Start of RECORDS FOR THIS TASK

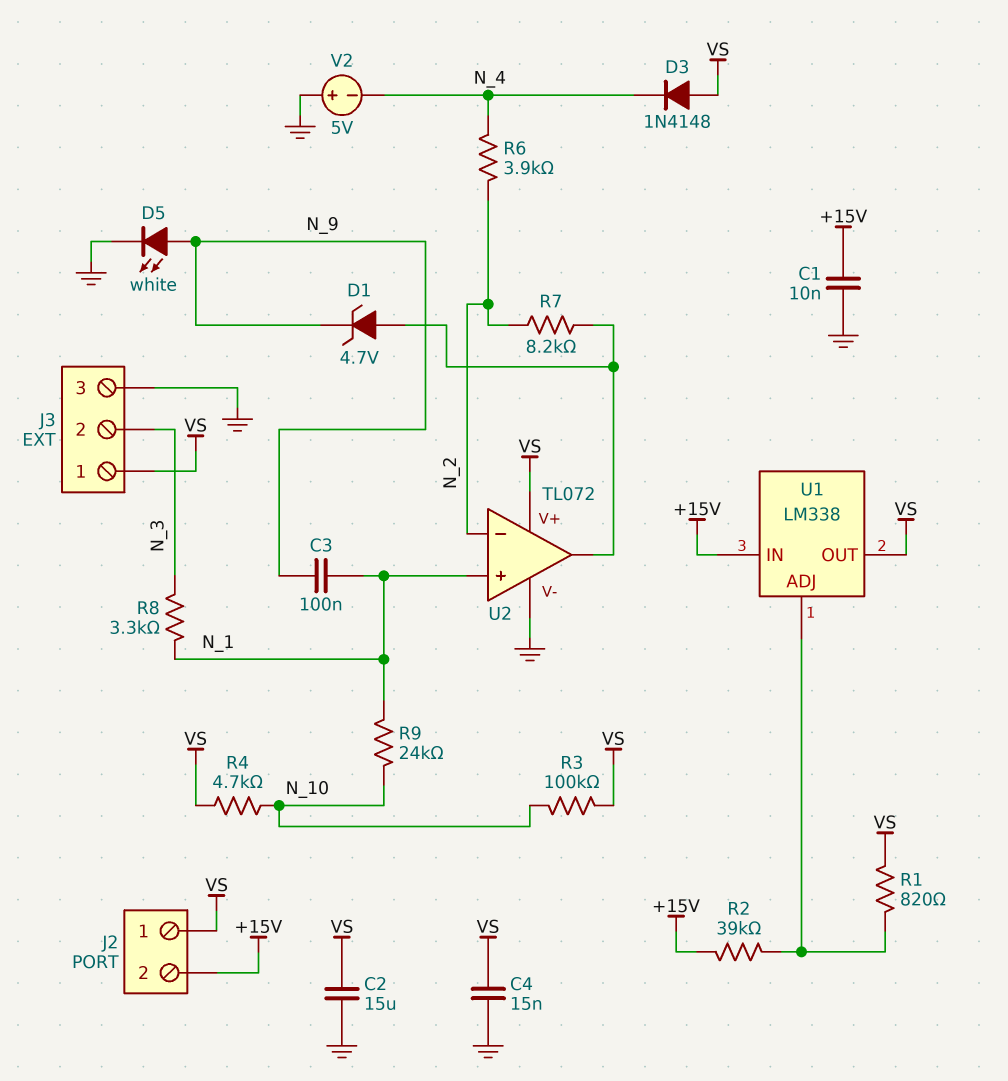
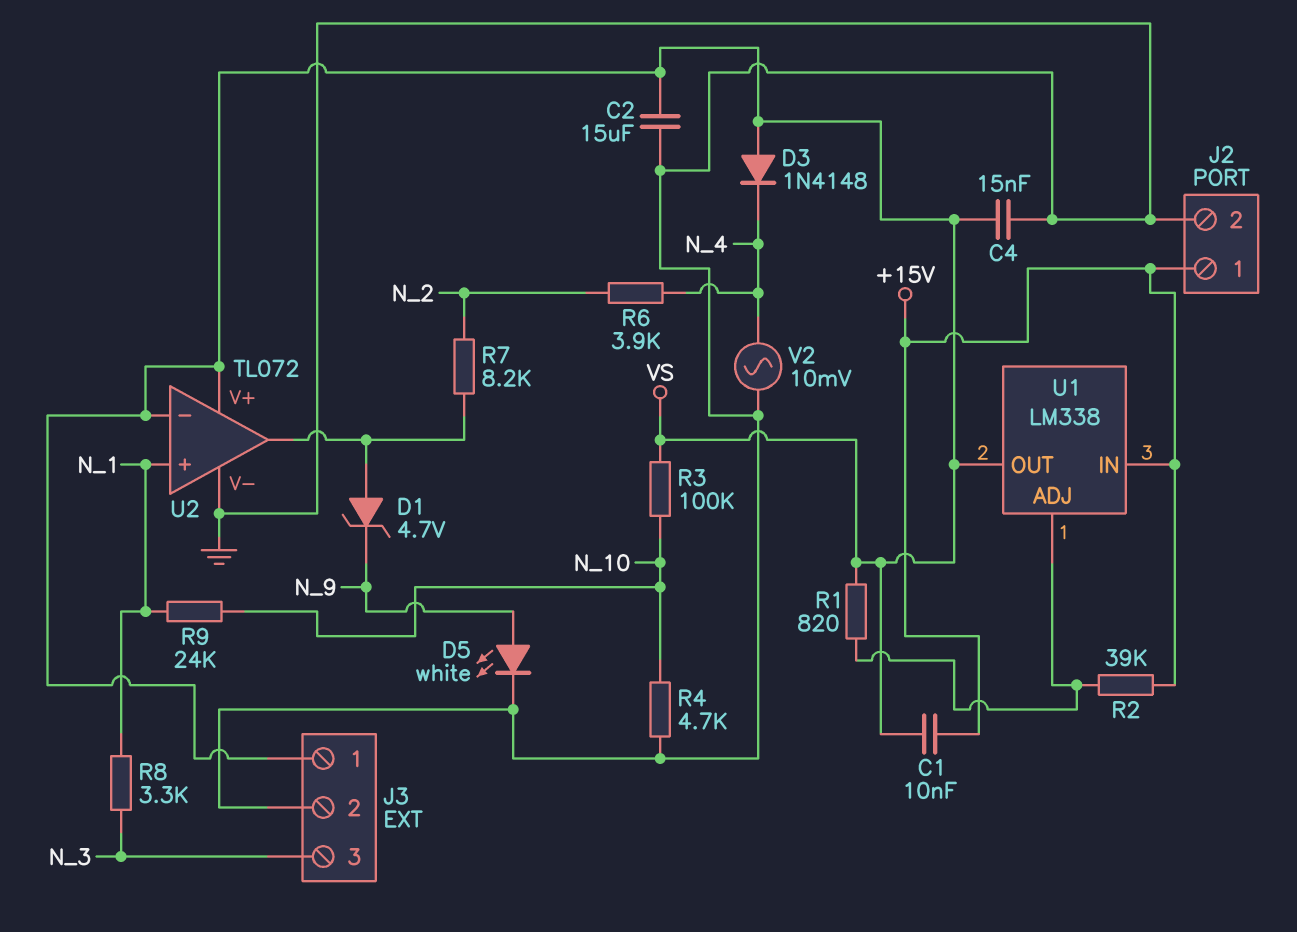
C1: 10nF (+15V, GND) -> 10nF (+15V, VS)
C3: 100nF (N_1, N_9) -> none
J2 pin 1: VS -> +15V
J2 pin 2: +15V -> GND
J3 pin 2: N_3 -> GND
J3 pin 3: GND -> N_3
R4: 4.7k (N_10, VS) -> 4.7k (GND, N_10)
U2 pin in-: N_2 -> VS
V2: 5V (plus GND, minus N_4) -> AC 10mV (GND, N_4)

End of RECORDS FOR THIS TASK

*REQUIREMENT*.
Write out the records shown above exactly, but do not include any images.

*ANSWER*.
C1: 10nF (+15V, GND) -> 10nF (+15V, VS)
C3: 100nF (N_1, N_9) -> none
J2 pin 1: VS -> +15V
J2 pin 2: +15V -> GND
J3 pin 2: N_3 -> GND
J3 pin 3: GND -> N_3
R4: 4.7k (N_10, VS) -> 4.7k (GND, N_10)
U2 pin in-: N_2 -> VS
V2: 5V (plus GND, minus N_4) -> AC 10mV (GND, N_4)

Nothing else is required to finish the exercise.